** Provided information **
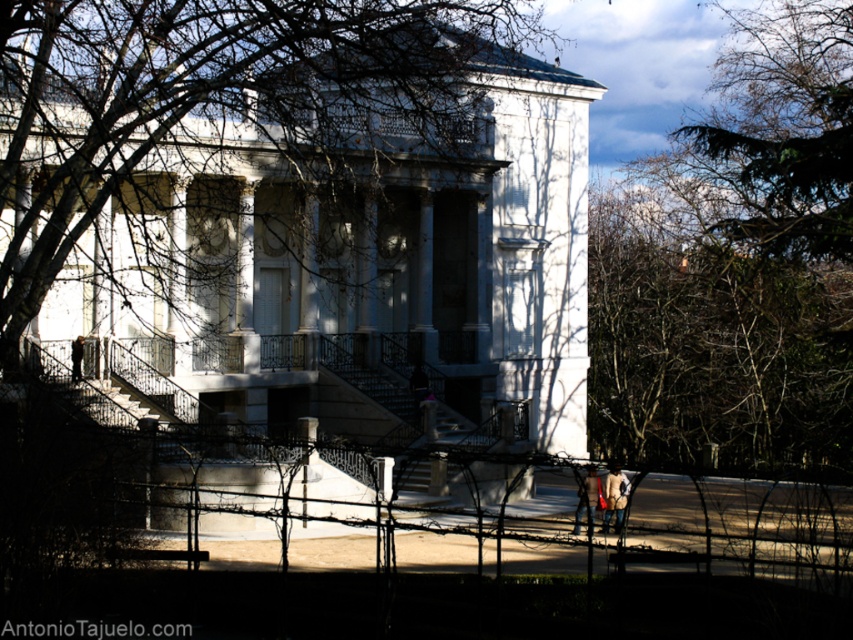
Question: Which object appears farthest from the camera in this image?

Choices:
 (A) leather jacket at lower right
 (B) dark brown leather jacket at lower left
 (C) black wrought iron fence at lower center
 (D) light brown leather jacket at center

Answer: (B)

Question: Which of the following is the closest to the observer?

Choices:
 (A) leather jacket at lower right
 (B) black wrought iron fence at lower center
 (C) light brown leather jacket at center

Answer: (B)

Question: Does black wrought iron fence at lower center appear under dark brown leather jacket at lower left?

Choices:
 (A) no
 (B) yes

Answer: (B)

Question: Is bare branches at center to the right of black wrought iron fence at lower center from the viewer's perspective?

Choices:
 (A) no
 (B) yes

Answer: (A)

Question: Which point is closer to the camera?

Choices:
 (A) bare branches at center
 (B) dark brown leather jacket at lower left
 (C) light brown leather jacket at center

Answer: (A)

Question: Can you confirm if black wrought iron fence at lower center is positioned to the left of leather jacket at lower right?

Choices:
 (A) no
 (B) yes

Answer: (B)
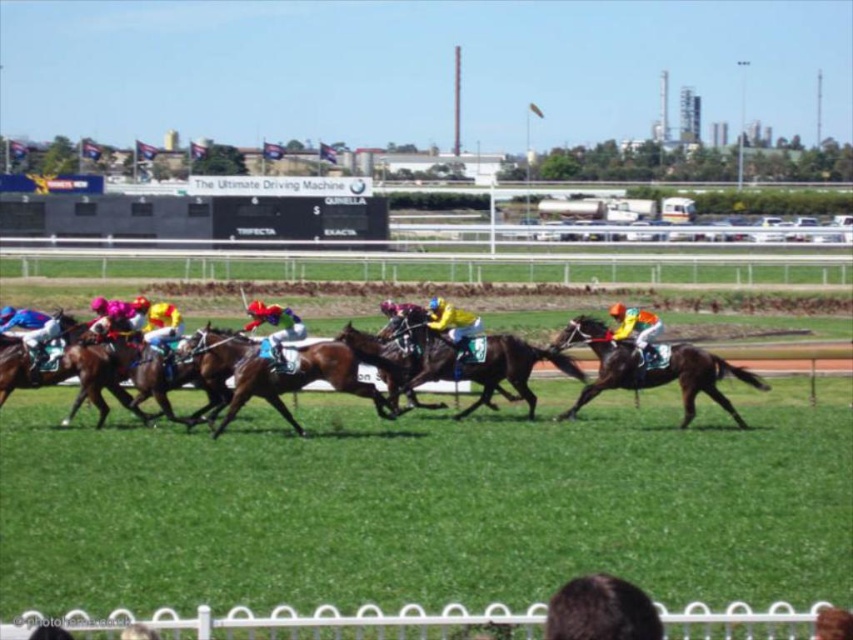
Question: Which object appears farthest from the camera in this image?

Choices:
 (A) black glossy horse at center
 (B) brown glossy horse at center
 (C) yellow fabric jockey at center

Answer: (C)

Question: Can you confirm if brown glossy horse at center is positioned above yellow fabric jockey at center?

Choices:
 (A) yes
 (B) no

Answer: (B)

Question: Does brown glossy horse at center have a greater width compared to yellow matte helmet at center?

Choices:
 (A) no
 (B) yes

Answer: (A)

Question: Is black glossy horse at center behind yellow matte helmet at center?

Choices:
 (A) no
 (B) yes

Answer: (A)

Question: Which point is closer to the camera?

Choices:
 (A) brown glossy horse at center
 (B) yellow matte helmet at center

Answer: (A)

Question: Which point is closer to the camera taking this photo?

Choices:
 (A) (648, 323)
 (B) (698, 369)

Answer: (B)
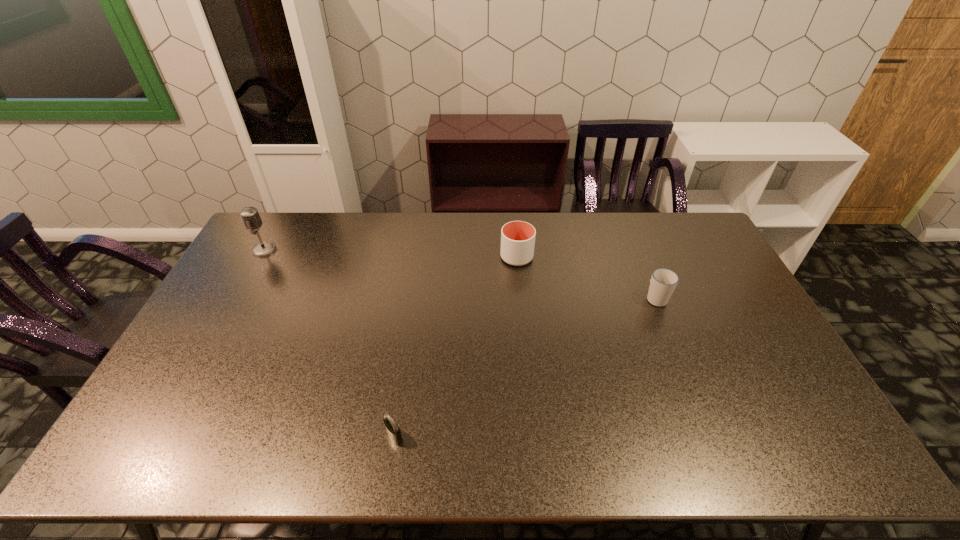
I want to click on vacant space at the near edge of the desktop, so click(351, 438).

In the image, there is a desktop. Where is `vacant space at the left edge`? Image resolution: width=960 pixels, height=540 pixels. vacant space at the left edge is located at coordinates (231, 272).

In the image, there is a desktop. Find the location of `vacant space at the right edge`. vacant space at the right edge is located at coordinates (795, 420).

You are a GUI agent. You are given a task and a screenshot of the screen. Output one action in this format:
    pyautogui.click(x=<x>, y=<y>)
    Task: Click on the free region at the far left corner of the desktop
    The image size is (960, 540).
    Given the screenshot: What is the action you would take?
    pyautogui.click(x=270, y=232)

At what (x,y) coordinates should I click in order to perform the action: click on vacant space at the near left corner of the desktop. Please return your answer as a coordinate pair (x, y). This screenshot has width=960, height=540. Looking at the image, I should click on (186, 460).

I want to click on free space between the third object from left to right and the nearest object, so click(x=456, y=347).

Locate an element on the screen. The image size is (960, 540). vacant space in between the tallest object and the shortest object is located at coordinates (329, 343).

Find the location of a particular element. The width and height of the screenshot is (960, 540). vacant area that lies between the farther cup and the leftmost object is located at coordinates (391, 253).

This screenshot has height=540, width=960. Find the location of `blank region between the padlock and the third object from left to right`. blank region between the padlock and the third object from left to right is located at coordinates (456, 347).

What are the coordinates of `free space between the right cup and the nearest object` in the screenshot? It's located at (525, 367).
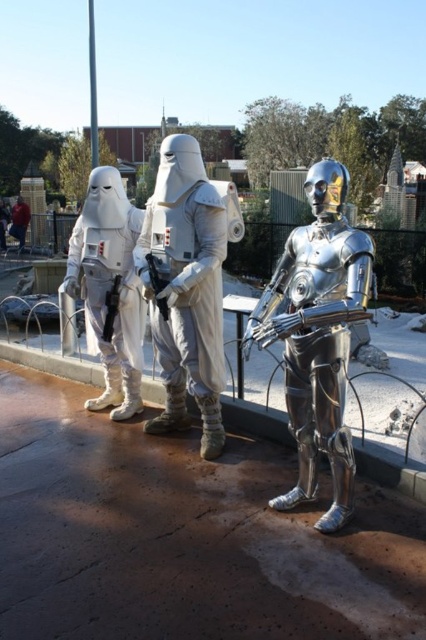
Question: Considering the real-world distances, which object is closest to the white matte armor at center?

Choices:
 (A) white matte/soft fabric at center
 (B) shiny metallic robot at center

Answer: (B)

Question: Which point is closer to the camera?

Choices:
 (A) (348, 429)
 (B) (17, 205)
 (C) (206, 424)
 (D) (129, 301)

Answer: (A)

Question: Is white matte armor at center positioned at the back of white matte stormtrooper at left?

Choices:
 (A) yes
 (B) no

Answer: (B)

Question: Does white matte armor at center have a lesser width compared to white matte/soft fabric at center?

Choices:
 (A) no
 (B) yes

Answer: (A)

Question: Among these points, which one is nearest to the camera?

Choices:
 (A) (19, 236)
 (B) (193, 369)

Answer: (B)

Question: Is shiny metallic robot at center bigger than white matte armor at center?

Choices:
 (A) yes
 (B) no

Answer: (B)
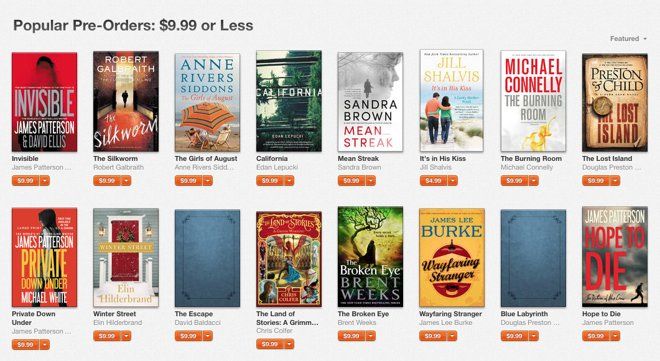
Identify the location of books in the bottom row. (32, 247), (123, 258), (211, 257), (286, 253), (373, 257), (472, 263), (548, 271), (616, 258).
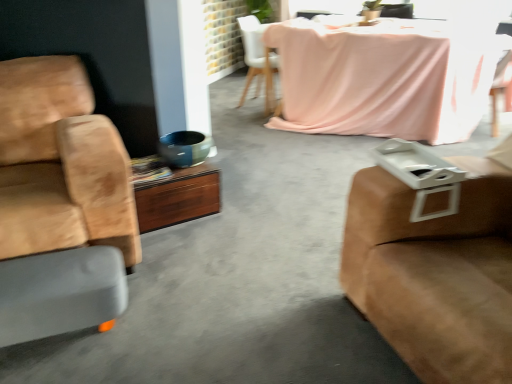
Identify the location of pink fabric chair at upper center, which is the second chair in right-to-left order. tap(258, 61).

The width and height of the screenshot is (512, 384). In order to click on wooden chair at upper right, the 1th chair when ordered from right to left in this screenshot , I will do `click(499, 88)`.

The height and width of the screenshot is (384, 512). What are the coordinates of `pink fabric-covered table at upper center` in the screenshot? It's located at (383, 79).

Identify the location of gray rubber footrest at lower left. (60, 293).

Is gray rubber footrest at lower left directly adjacent to pink fabric-covered table at upper center?

gray rubber footrest at lower left is not next to pink fabric-covered table at upper center, and they're not touching.

Which is correct: gray rubber footrest at lower left is inside pink fabric-covered table at upper center, or outside of it?

gray rubber footrest at lower left is not enclosed by pink fabric-covered table at upper center.

The height and width of the screenshot is (384, 512). Identify the location of the footrest below the pink fabric-covered table at upper center (from a real-world perspective). (60, 293).

In terms of width, does suede tan chair at left, the first chair viewed from the front, look wider or thinner when compared to wooden desk at center?

In the image, suede tan chair at left, the first chair viewed from the front, appears to be wider than wooden desk at center.

Does suede tan chair at left, arranged as the first chair when viewed from the left, have a lesser height compared to wooden desk at center?

No.

Does suede tan chair at left, placed as the third chair when sorted from right to left, come in front of wooden desk at center?

Yes.

From the picture: From a real-world perspective, is suede tan chair at left, the first chair viewed from the front, above or below wooden desk at center?

suede tan chair at left, the first chair viewed from the front, is above wooden desk at center.

Is gray rubber footrest at lower left looking in the opposite direction of pink fabric chair at upper center, the first chair when ordered from back to front?

No, pink fabric chair at upper center, the first chair when ordered from back to front, is not at the back of gray rubber footrest at lower left.

From a real-world perspective, is gray rubber footrest at lower left positioned above or below pink fabric chair at upper center, which is the second chair in right-to-left order?

From a real-world perspective, gray rubber footrest at lower left is physically below pink fabric chair at upper center, which is the second chair in right-to-left order.

Is point (10, 278) positioned before point (245, 92)?

That is True.

From the picture: Between gray rubber footrest at lower left and pink fabric chair at upper center, the first chair when ordered from back to front, which one has less height?

With less height is gray rubber footrest at lower left.

From the picture: Would you say wooden chair at upper right, the second chair when ordered from back to front, contains gray rubber footrest at lower left?

No.

How many degrees apart are the facing directions of wooden chair at upper right, which ranks as the second chair in front-to-back order, and gray rubber footrest at lower left?

45.9 degrees.

Is wooden chair at upper right, which is counted as the 3th chair, starting from the left, touching gray rubber footrest at lower left?

wooden chair at upper right, which is counted as the 3th chair, starting from the left, and gray rubber footrest at lower left are clearly separated.

Is gray rubber footrest at lower left shorter than wooden chair at upper right, the second chair when ordered from back to front?

Yes, gray rubber footrest at lower left is shorter than wooden chair at upper right, the second chair when ordered from back to front.

From a real-world perspective, who is located lower, gray rubber footrest at lower left or wooden chair at upper right, the second chair when ordered from back to front?

gray rubber footrest at lower left is physically lower.

Consider the image. Is gray rubber footrest at lower left inside the boundaries of wooden chair at upper right, the second chair when ordered from back to front, or outside?

gray rubber footrest at lower left exists outside the volume of wooden chair at upper right, the second chair when ordered from back to front.

Which of these two, gray rubber footrest at lower left or wooden chair at upper right, which is counted as the 3th chair, starting from the left, is smaller?

gray rubber footrest at lower left is smaller.

Based on the photo, considering the sizes of objects suede brown studio couch at right and pink fabric-covered table at upper center in the image provided, who is shorter, suede brown studio couch at right or pink fabric-covered table at upper center?

With less height is pink fabric-covered table at upper center.

Considering the relative positions of suede brown studio couch at right and pink fabric-covered table at upper center in the image provided, is suede brown studio couch at right to the left of pink fabric-covered table at upper center from the viewer's perspective?

Yes, suede brown studio couch at right is to the left of pink fabric-covered table at upper center.

Would you say pink fabric-covered table at upper center is part of suede brown studio couch at right's contents?

No, pink fabric-covered table at upper center is not a part of suede brown studio couch at right.

Can you confirm if suede brown studio couch at right is bigger than pink fabric-covered table at upper center?

Incorrect, suede brown studio couch at right is not larger than pink fabric-covered table at upper center.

** What is required **
Locate every line in the material above that contains the word "lesser", and copy each of those lines in full.

** Result below **
Question: Does white matte armor at center have a lesser width compared to white matte/soft fabric at center?
Does suede tan chair at left, arranged as the first chair when viewed from the left, have a lesser height compared to wooden desk at center?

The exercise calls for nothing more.